● INSTRUCTIONS TO FOLLOW: Wherever a line in the data holds the word "degrees", pull that line out.

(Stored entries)
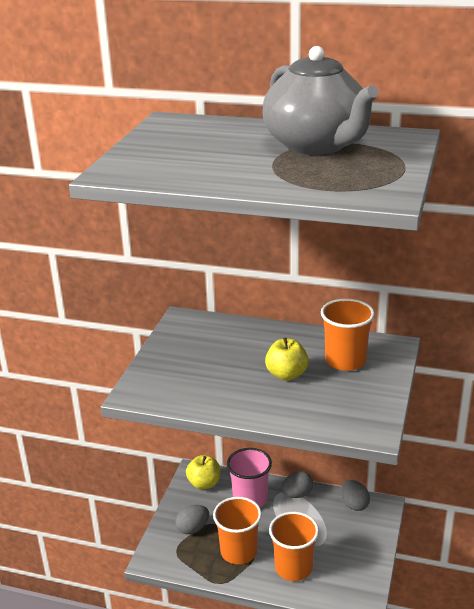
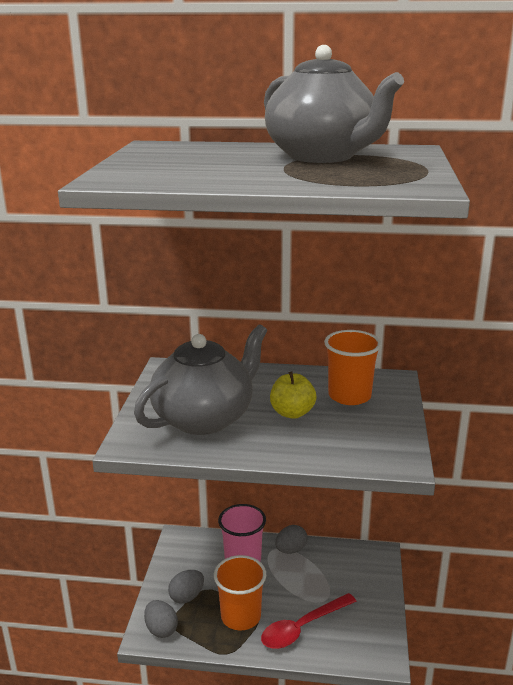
camera: 10 degrees left, 5 degrees down
(204, 483) = (191, 548): yellow apple -> none
(206, 373) = (205, 418): none -> grey teapot
(293, 568) = (302, 627): orange cup -> red spoon
(354, 504) = (351, 554): grey egg -> grey egg (161, 629)

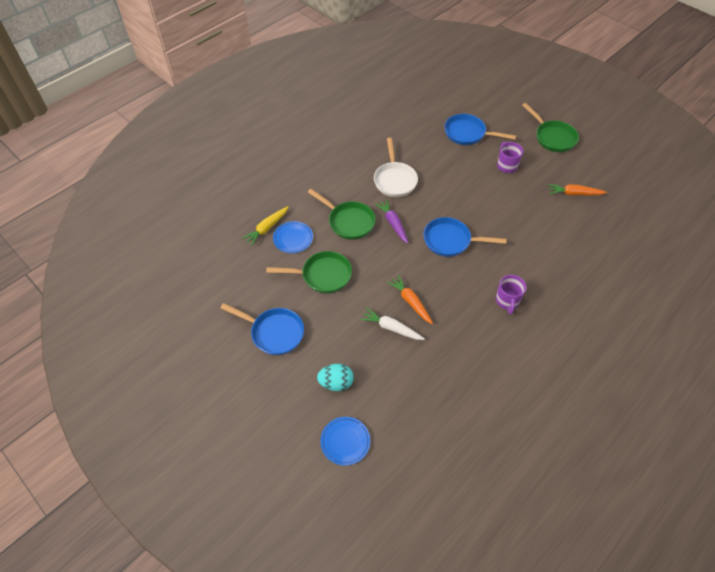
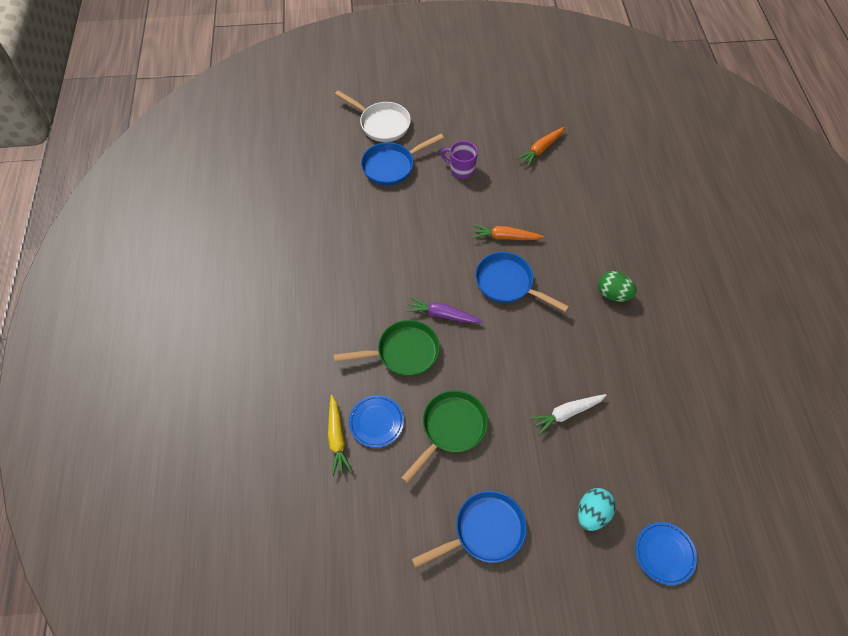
camera: 50 degrees left, 5 degrees up
(394, 180) = (388, 270): white pan -> white pan (381, 124)
(410, 302) = (550, 373): orange carrot -> orange carrot (505, 237)
(450, 241) = (508, 284): blue pan -> blue pan turned 75 degrees clockwise
(507, 301) = (613, 294): purple mug -> green egg
(552, 137) = (463, 110): green pan -> none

● YOUR SOLUTION:
camera: 10 degrees left, 5 degrees down
camera: 50 degrees left, 5 degrees up
(450, 241) = (508, 284): blue pan -> blue pan turned 75 degrees clockwise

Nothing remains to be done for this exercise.